• [Your objective]
Set down a faithful copy of every record, and skip the pictures in it.

_ _ _ _

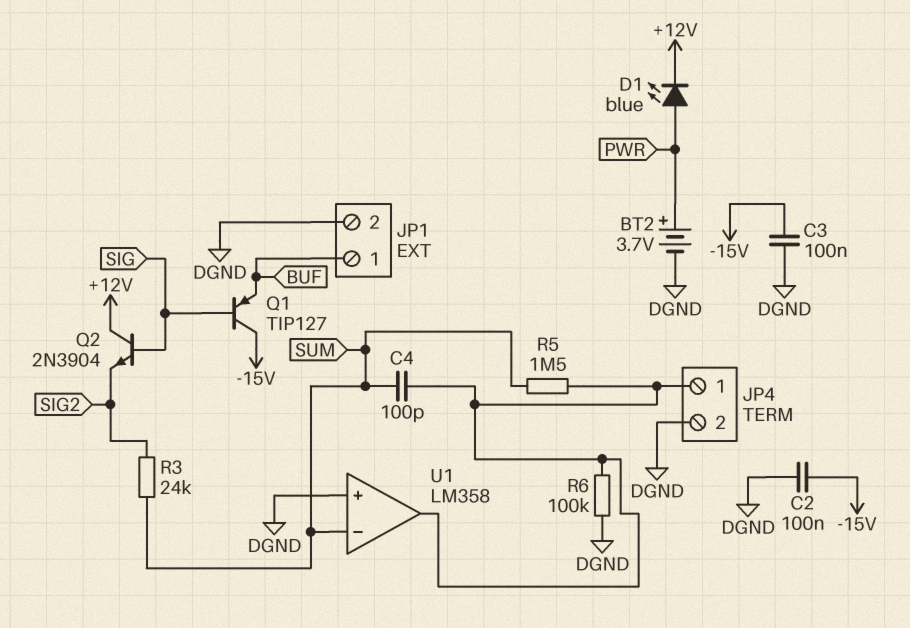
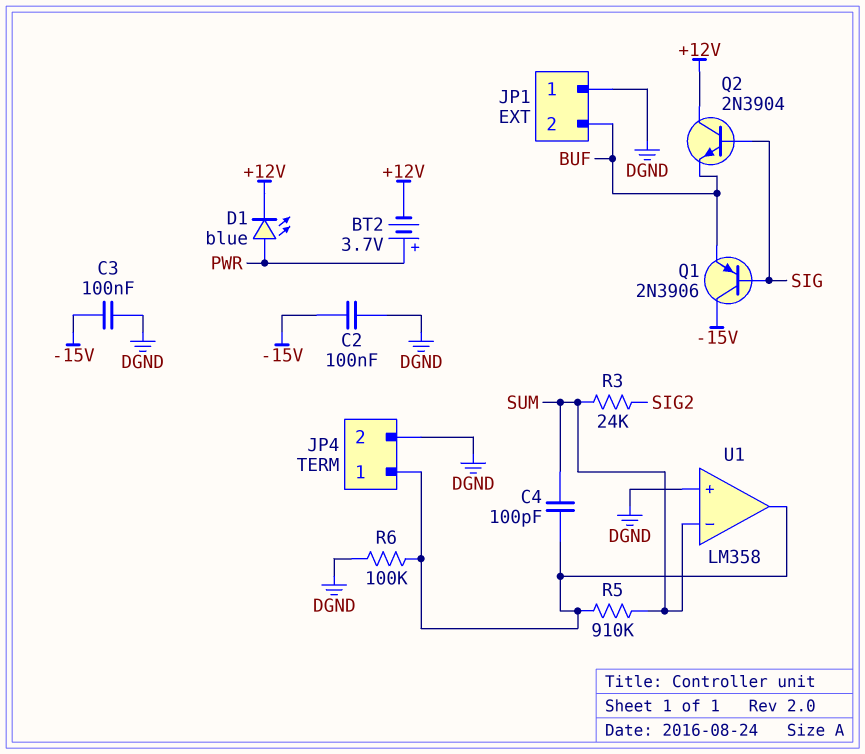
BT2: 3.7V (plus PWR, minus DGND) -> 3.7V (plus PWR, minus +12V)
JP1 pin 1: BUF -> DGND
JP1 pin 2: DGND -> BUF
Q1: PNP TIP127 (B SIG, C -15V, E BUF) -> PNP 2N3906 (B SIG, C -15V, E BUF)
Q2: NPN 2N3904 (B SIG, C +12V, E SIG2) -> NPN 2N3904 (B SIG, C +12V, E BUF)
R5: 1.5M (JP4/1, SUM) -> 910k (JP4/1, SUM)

_ _ _ _

• [Solution for this task]
BT2: 3.7V (plus PWR, minus DGND) -> 3.7V (plus PWR, minus +12V)
JP1 pin 1: BUF -> DGND
JP1 pin 2: DGND -> BUF
Q1: PNP TIP127 (B SIG, C -15V, E BUF) -> PNP 2N3906 (B SIG, C -15V, E BUF)
Q2: NPN 2N3904 (B SIG, C +12V, E SIG2) -> NPN 2N3904 (B SIG, C +12V, E BUF)
R5: 1.5M (JP4/1, SUM) -> 910k (JP4/1, SUM)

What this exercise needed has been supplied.